• _Task statement_
Lines holding the word "with" are the ones to copy from the data below.

(Dataset entries)
◆ ◆ ◆ ◆ ◆ ◆ ◆

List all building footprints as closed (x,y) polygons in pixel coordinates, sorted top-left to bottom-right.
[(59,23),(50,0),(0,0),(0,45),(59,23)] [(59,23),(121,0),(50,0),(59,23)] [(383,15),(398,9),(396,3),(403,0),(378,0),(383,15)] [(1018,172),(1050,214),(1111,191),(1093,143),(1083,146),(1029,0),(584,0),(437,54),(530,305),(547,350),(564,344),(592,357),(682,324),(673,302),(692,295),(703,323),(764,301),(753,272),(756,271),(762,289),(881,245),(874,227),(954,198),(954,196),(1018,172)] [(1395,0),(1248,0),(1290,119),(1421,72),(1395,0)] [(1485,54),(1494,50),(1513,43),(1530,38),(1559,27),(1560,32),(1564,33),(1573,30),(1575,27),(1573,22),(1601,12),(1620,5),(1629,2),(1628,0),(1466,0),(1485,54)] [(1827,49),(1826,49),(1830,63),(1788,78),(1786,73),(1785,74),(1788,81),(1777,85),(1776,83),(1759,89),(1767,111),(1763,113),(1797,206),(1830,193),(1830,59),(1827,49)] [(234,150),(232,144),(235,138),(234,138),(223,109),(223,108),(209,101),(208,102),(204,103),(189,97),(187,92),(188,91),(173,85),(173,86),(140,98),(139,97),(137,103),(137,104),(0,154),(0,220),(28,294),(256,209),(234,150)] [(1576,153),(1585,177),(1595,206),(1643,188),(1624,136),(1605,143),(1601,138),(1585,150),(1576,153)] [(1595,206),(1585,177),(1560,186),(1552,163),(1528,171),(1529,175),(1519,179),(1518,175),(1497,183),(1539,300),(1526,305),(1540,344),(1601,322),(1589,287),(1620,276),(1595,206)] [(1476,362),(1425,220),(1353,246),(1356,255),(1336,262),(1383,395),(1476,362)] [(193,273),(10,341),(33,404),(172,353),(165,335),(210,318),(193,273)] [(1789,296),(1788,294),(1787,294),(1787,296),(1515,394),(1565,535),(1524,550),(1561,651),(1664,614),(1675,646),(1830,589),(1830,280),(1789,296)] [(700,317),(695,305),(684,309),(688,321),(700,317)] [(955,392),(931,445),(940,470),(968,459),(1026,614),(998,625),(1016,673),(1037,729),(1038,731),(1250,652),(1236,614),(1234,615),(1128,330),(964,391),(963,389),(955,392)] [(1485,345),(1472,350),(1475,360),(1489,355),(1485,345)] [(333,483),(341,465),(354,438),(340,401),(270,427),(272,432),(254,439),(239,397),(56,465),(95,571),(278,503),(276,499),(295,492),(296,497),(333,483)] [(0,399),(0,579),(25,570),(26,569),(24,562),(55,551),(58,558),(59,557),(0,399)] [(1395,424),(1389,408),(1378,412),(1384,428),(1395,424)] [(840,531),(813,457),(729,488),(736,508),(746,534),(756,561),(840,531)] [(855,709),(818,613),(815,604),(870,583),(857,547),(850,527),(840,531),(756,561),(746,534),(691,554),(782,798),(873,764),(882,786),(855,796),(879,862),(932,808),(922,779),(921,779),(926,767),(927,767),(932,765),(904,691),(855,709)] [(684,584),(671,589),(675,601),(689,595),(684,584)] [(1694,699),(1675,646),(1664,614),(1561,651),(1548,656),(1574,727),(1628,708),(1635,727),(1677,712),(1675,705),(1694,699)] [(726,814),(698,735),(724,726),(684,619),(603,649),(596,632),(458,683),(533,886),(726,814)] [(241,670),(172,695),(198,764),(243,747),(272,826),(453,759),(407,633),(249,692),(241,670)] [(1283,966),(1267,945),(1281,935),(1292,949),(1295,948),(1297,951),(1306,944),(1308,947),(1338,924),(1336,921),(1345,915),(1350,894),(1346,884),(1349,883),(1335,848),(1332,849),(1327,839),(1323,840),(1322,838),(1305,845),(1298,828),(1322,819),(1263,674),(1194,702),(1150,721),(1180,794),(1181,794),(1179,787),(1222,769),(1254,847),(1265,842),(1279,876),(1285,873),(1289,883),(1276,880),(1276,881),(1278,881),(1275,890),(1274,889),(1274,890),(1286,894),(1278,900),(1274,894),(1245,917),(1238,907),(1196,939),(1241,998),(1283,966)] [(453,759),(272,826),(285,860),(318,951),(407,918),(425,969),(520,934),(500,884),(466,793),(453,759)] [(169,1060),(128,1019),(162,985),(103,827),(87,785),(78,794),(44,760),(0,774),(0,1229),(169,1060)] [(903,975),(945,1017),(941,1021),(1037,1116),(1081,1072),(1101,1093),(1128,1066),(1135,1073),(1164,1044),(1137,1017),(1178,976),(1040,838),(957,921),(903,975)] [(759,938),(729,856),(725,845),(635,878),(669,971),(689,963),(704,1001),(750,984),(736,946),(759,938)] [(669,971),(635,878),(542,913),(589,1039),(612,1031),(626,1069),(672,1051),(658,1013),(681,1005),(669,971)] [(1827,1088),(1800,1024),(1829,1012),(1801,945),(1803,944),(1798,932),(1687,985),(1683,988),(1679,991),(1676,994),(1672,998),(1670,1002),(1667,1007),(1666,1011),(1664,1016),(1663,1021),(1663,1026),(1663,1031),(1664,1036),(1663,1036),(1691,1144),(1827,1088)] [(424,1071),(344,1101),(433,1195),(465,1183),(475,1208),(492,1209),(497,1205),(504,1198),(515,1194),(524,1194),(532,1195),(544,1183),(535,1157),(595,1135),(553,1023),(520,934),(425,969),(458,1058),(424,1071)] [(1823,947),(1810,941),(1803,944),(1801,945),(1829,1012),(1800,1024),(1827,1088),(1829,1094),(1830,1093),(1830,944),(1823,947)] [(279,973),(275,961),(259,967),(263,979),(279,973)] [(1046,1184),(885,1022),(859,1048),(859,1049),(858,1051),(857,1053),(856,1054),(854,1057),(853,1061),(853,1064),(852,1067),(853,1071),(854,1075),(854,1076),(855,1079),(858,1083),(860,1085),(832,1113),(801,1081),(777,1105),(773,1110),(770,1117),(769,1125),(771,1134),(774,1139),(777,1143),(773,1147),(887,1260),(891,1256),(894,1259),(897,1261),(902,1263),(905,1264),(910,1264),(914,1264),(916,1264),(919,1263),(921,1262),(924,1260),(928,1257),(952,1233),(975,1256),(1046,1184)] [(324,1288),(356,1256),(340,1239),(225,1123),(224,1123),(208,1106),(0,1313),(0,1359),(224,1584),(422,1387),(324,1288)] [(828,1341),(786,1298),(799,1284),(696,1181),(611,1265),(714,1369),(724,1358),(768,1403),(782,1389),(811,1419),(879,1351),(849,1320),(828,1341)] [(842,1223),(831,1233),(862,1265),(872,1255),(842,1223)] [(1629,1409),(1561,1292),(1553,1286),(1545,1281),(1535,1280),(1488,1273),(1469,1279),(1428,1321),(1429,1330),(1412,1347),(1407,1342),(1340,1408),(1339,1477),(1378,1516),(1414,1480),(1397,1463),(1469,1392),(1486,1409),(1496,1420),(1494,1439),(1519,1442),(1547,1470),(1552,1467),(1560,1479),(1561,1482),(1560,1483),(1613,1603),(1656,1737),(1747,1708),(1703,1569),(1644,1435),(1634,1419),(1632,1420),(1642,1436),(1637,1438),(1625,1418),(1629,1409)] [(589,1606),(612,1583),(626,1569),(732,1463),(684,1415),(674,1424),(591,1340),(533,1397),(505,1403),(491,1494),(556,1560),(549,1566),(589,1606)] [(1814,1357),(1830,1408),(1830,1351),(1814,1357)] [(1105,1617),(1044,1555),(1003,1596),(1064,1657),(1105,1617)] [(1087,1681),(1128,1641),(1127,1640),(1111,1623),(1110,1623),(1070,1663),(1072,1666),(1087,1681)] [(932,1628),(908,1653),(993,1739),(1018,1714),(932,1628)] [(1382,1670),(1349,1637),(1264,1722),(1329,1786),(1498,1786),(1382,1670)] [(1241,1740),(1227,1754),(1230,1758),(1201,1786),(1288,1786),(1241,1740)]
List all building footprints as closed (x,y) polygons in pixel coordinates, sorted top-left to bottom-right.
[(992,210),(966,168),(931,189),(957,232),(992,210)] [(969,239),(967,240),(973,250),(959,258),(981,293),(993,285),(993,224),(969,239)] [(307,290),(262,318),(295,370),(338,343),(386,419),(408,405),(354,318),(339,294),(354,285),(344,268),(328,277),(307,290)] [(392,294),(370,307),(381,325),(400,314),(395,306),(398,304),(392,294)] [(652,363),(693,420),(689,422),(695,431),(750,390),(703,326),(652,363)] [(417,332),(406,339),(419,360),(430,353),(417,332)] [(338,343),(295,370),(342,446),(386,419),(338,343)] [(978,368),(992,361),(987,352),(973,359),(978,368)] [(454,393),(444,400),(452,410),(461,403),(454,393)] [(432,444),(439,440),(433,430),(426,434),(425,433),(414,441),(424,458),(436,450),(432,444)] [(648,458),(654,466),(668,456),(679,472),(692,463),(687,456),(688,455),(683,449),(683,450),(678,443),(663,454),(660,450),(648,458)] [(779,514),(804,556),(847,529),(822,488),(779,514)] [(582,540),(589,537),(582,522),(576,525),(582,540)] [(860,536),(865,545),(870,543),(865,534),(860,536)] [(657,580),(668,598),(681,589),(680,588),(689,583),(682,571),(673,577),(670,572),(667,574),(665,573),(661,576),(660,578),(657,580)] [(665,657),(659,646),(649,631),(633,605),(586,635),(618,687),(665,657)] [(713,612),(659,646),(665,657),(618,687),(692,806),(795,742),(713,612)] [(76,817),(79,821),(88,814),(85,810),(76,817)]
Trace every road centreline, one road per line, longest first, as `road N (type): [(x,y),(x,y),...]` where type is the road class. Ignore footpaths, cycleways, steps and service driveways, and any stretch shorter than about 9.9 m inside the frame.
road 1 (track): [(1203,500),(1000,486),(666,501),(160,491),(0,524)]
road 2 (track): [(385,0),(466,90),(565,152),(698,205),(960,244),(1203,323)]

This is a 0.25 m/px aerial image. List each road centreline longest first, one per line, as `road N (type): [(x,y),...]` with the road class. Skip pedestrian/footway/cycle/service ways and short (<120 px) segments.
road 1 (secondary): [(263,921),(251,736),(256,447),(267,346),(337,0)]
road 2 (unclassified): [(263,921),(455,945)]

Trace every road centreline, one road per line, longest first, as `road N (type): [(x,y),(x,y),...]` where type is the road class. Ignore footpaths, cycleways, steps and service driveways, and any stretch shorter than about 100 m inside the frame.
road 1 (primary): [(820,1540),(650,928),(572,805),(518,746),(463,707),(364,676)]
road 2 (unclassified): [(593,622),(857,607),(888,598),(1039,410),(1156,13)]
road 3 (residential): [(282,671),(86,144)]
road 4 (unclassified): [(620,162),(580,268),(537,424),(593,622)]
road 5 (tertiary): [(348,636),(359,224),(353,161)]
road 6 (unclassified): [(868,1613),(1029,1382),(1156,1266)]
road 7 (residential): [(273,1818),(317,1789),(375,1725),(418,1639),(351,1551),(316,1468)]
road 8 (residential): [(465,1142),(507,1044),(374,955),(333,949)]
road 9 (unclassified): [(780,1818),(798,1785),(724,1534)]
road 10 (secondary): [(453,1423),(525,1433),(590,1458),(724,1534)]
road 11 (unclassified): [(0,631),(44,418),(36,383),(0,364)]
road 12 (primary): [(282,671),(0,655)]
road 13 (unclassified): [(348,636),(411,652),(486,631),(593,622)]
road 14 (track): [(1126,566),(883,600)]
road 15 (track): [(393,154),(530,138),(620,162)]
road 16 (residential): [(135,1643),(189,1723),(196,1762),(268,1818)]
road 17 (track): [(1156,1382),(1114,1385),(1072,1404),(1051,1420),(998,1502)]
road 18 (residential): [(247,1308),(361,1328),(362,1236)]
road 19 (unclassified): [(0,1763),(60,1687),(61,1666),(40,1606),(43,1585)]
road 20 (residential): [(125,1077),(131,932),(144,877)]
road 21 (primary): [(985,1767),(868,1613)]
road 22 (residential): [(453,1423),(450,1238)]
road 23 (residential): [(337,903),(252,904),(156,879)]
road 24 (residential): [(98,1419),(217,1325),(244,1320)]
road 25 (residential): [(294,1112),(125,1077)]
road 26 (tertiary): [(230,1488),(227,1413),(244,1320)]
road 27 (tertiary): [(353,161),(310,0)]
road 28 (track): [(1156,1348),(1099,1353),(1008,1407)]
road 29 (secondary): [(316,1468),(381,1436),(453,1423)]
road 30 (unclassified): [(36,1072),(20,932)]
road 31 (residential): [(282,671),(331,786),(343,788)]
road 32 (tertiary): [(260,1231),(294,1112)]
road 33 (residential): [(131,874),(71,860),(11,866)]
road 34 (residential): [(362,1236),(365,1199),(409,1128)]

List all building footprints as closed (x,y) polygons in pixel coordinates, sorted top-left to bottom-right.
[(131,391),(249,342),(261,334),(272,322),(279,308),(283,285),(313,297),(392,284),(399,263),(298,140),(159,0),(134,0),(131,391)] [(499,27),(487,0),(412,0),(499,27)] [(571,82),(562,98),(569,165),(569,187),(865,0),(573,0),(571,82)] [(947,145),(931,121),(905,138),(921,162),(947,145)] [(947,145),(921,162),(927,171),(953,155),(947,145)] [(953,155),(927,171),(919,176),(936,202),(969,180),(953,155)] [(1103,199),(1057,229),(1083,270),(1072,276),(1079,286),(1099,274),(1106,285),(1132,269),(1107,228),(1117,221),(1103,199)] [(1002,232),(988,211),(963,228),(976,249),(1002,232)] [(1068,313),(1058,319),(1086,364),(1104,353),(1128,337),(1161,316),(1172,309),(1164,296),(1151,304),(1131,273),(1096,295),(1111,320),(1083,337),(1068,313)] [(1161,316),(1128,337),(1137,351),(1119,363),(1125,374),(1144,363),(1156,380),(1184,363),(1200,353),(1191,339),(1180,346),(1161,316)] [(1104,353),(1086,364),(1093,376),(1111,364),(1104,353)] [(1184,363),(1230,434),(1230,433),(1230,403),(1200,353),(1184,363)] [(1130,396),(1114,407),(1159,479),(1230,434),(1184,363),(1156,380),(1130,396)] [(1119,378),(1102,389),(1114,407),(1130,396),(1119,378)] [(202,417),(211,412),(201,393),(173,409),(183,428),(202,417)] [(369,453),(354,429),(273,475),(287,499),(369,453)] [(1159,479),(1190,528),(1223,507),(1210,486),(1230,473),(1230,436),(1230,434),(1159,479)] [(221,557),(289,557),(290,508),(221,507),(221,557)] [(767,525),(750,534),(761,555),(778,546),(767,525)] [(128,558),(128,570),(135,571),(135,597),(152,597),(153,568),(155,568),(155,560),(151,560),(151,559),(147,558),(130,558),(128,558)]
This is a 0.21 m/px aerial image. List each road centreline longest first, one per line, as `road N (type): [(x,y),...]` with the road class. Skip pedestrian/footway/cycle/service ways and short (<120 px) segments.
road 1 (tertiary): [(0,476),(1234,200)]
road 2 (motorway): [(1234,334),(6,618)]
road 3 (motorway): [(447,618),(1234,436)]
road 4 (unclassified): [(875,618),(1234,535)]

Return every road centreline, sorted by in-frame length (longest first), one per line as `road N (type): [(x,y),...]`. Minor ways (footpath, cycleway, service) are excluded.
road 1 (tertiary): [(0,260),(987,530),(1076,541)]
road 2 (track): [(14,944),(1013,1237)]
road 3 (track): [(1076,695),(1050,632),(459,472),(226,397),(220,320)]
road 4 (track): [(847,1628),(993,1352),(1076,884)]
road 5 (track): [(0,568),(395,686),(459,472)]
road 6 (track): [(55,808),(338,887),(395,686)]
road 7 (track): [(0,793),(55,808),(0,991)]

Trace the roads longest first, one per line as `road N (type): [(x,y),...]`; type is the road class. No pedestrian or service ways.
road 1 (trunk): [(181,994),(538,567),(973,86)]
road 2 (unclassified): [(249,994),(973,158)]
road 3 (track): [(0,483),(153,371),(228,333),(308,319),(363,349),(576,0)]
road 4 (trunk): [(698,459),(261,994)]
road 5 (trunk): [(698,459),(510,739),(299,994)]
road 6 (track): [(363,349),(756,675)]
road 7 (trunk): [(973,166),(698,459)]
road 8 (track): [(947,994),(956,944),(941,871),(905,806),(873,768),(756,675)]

◆ ◆ ◆ ◆ ◆ ◆ ◆

• _Output below_
This is a 0.25 m/px aerial image. List each road centreline longest first, one per line, as `road N (type): [(x,y),...]` with the road class. Skip pedestrian/footway/cycle/service ways and short (<120 px) segments.
This is a 0.21 m/px aerial image. List each road centreline longest first, one per line, as `road N (type): [(x,y),...]` with the road class. Skip pedestrian/footway/cycle/service ways and short (<120 px) segments.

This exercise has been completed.